» **Task goal**:
Spot each line in the data below containing "camera" and copy it.

» **Data supplied**:
##############################

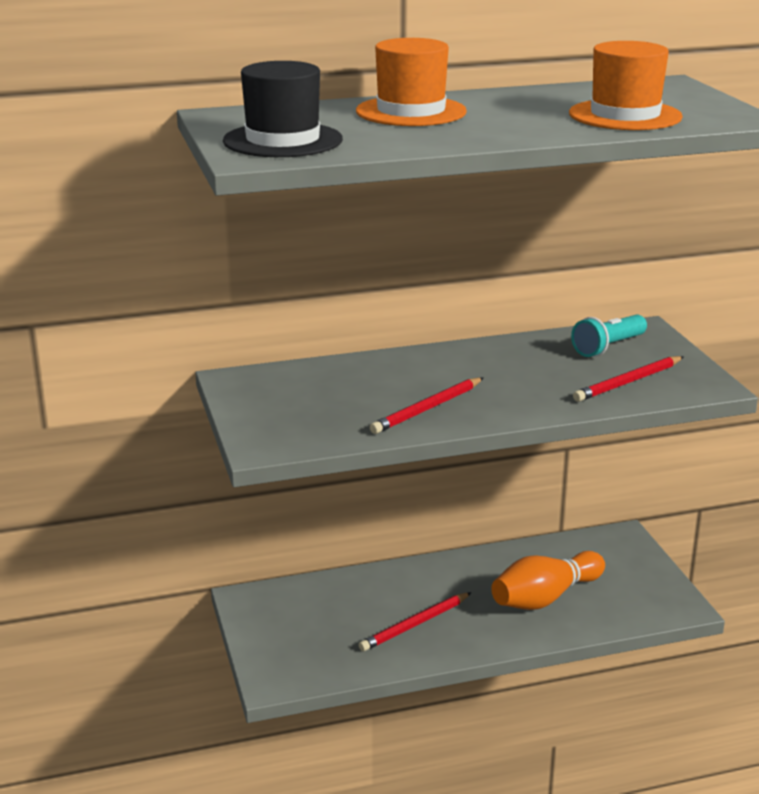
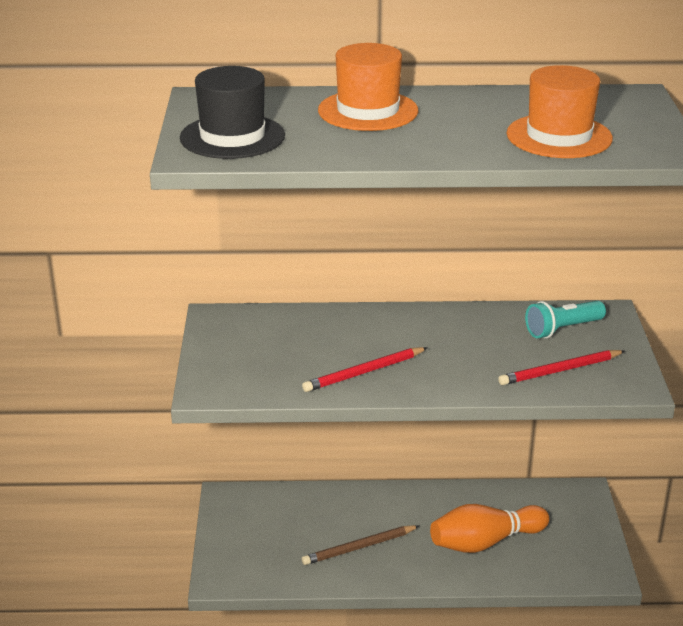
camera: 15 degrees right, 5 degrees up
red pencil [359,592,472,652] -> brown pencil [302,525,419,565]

##############################

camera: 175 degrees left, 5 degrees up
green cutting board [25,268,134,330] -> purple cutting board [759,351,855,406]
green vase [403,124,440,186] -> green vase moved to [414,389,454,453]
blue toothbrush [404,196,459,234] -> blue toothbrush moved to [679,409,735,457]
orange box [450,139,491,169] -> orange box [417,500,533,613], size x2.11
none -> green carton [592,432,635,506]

##############################

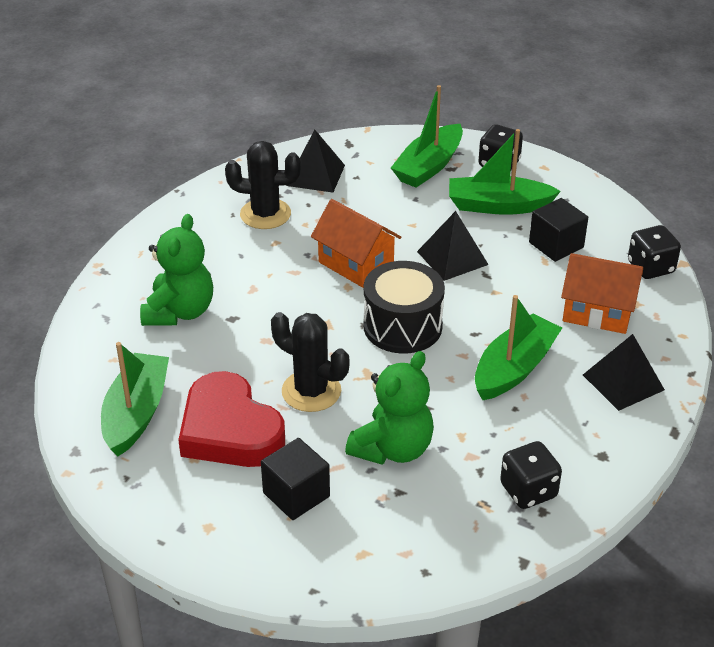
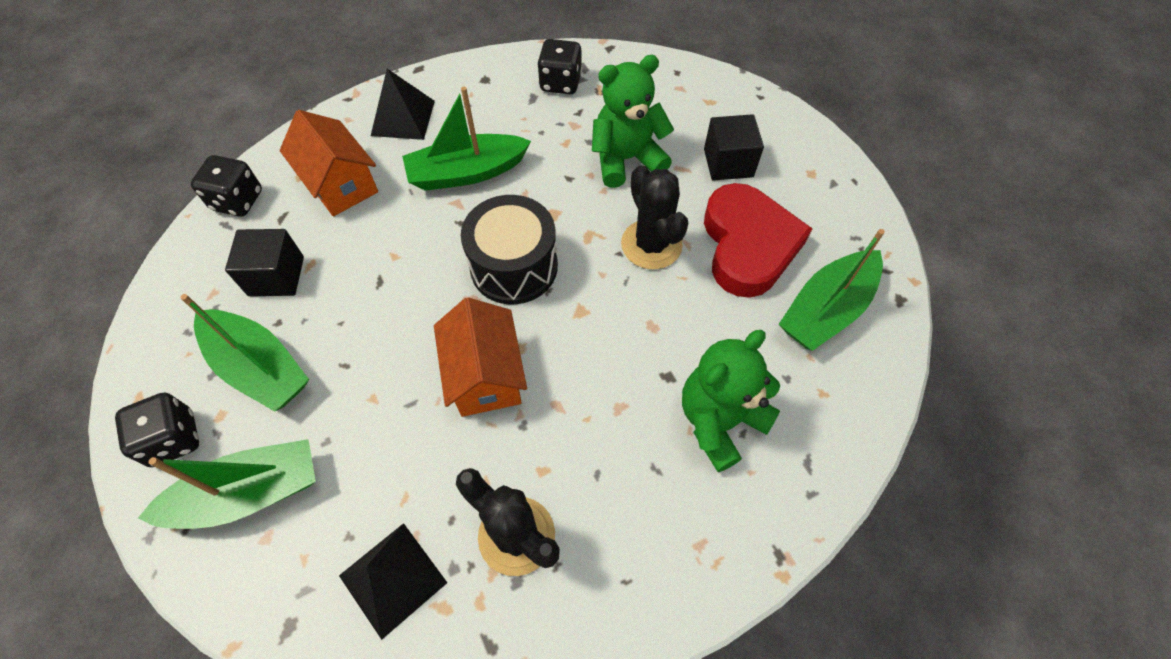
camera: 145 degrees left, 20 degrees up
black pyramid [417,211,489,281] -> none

##############################

» **Exercise result**:
camera: 15 degrees right, 5 degrees up
camera: 175 degrees left, 5 degrees up
camera: 145 degrees left, 20 degrees up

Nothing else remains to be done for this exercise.